(Collected data entries)
==================================================

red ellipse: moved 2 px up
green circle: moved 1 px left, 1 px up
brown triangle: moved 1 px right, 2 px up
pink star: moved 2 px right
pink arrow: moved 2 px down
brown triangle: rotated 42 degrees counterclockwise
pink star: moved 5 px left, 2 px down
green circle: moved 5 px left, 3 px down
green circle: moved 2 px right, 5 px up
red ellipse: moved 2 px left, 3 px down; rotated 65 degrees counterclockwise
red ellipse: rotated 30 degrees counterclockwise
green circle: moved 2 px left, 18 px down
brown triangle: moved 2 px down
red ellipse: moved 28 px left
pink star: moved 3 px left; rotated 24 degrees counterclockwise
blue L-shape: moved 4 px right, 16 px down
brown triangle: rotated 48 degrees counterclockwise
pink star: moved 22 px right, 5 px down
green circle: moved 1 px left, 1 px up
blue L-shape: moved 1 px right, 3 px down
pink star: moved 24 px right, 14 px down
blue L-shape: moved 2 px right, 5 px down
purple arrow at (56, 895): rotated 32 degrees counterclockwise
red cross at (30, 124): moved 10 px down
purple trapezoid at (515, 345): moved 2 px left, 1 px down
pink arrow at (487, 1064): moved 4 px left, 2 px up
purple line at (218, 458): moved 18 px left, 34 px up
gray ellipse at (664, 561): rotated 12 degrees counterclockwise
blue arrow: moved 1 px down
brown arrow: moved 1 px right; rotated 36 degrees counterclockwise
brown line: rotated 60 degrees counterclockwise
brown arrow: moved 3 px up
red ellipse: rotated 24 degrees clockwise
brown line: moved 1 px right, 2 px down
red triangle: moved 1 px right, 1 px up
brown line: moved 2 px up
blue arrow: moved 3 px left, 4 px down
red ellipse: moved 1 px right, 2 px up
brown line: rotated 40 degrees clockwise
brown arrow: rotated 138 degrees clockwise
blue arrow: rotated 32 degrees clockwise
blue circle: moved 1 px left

==================================================

Copy out these items line for line, with no changes.

OUTPUT BELOW:
red ellipse: moved 2 px up
green circle: moved 1 px left, 1 px up
brown triangle: moved 1 px right, 2 px up
pink star: moved 2 px right
pink arrow: moved 2 px down
brown triangle: rotated 42 degrees counterclockwise
pink star: moved 5 px left, 2 px down
green circle: moved 5 px left, 3 px down
green circle: moved 2 px right, 5 px up
red ellipse: moved 2 px left, 3 px down; rotated 65 degrees counterclockwise
red ellipse: rotated 30 degrees counterclockwise
green circle: moved 2 px left, 18 px down
brown triangle: moved 2 px down
red ellipse: moved 28 px left
pink star: moved 3 px left; rotated 24 degrees counterclockwise
blue L-shape: moved 4 px right, 16 px down
brown triangle: rotated 48 degrees counterclockwise
pink star: moved 22 px right, 5 px down
green circle: moved 1 px left, 1 px up
blue L-shape: moved 1 px right, 3 px down
pink star: moved 24 px right, 14 px down
blue L-shape: moved 2 px right, 5 px down
purple arrow at (56, 895): rotated 32 degrees counterclockwise
red cross at (30, 124): moved 10 px down
purple trapezoid at (515, 345): moved 2 px left, 1 px down
pink arrow at (487, 1064): moved 4 px left, 2 px up
purple line at (218, 458): moved 18 px left, 34 px up
gray ellipse at (664, 561): rotated 12 degrees counterclockwise
blue arrow: moved 1 px down
brown arrow: moved 1 px right; rotated 36 degrees counterclockwise
brown line: rotated 60 degrees counterclockwise
brown arrow: moved 3 px up
red ellipse: rotated 24 degrees clockwise
brown line: moved 1 px right, 2 px down
red triangle: moved 1 px right, 1 px up
brown line: moved 2 px up
blue arrow: moved 3 px left, 4 px down
red ellipse: moved 1 px right, 2 px up
brown line: rotated 40 degrees clockwise
brown arrow: rotated 138 degrees clockwise
blue arrow: rotated 32 degrees clockwise
blue circle: moved 1 px left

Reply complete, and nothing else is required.